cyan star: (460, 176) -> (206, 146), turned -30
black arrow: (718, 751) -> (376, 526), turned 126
....................
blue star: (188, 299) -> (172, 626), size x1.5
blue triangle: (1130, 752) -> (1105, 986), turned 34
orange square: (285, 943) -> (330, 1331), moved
....................
◆ **Exercise brief**
Please copy, exactly as written, every line in the listing above from the line with "cyan star: (460, 176)" up to and including the line with "black arrow: (718, 751)".

◆ **Answer below**
cyan star: (460, 176) -> (206, 146), turned -30
black arrow: (718, 751) -> (376, 526), turned 126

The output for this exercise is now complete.